What this task involves: Every line below that contains "degrees" is to be copied.
### Data extract ###
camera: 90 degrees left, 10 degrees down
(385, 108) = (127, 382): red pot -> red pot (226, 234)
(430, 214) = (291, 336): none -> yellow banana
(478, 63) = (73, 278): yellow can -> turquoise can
###
### Data extract ###
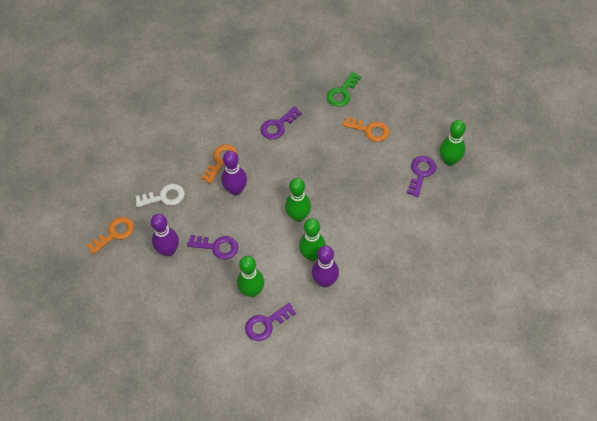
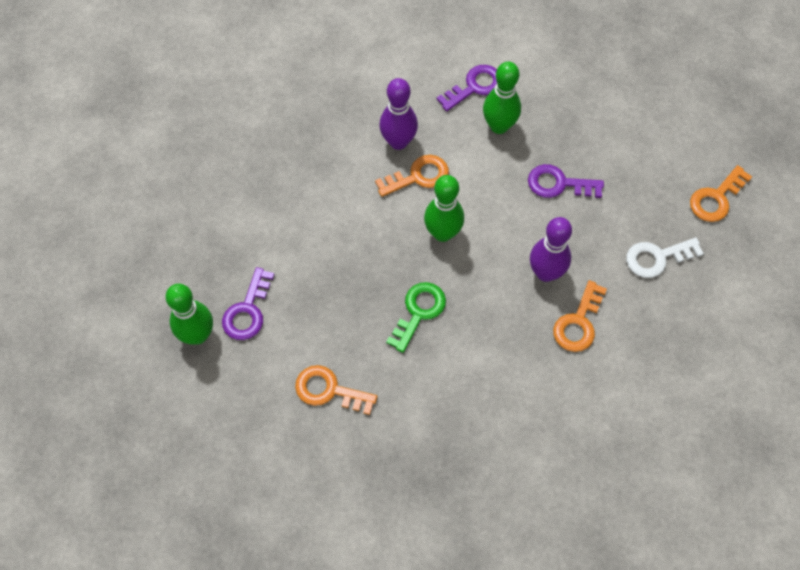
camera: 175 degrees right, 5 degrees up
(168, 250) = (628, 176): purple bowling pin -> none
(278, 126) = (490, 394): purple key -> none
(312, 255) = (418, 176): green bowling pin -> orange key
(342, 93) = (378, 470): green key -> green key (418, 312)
###
Response:
camera: 90 degrees left, 10 degrees down
camera: 175 degrees right, 5 degrees up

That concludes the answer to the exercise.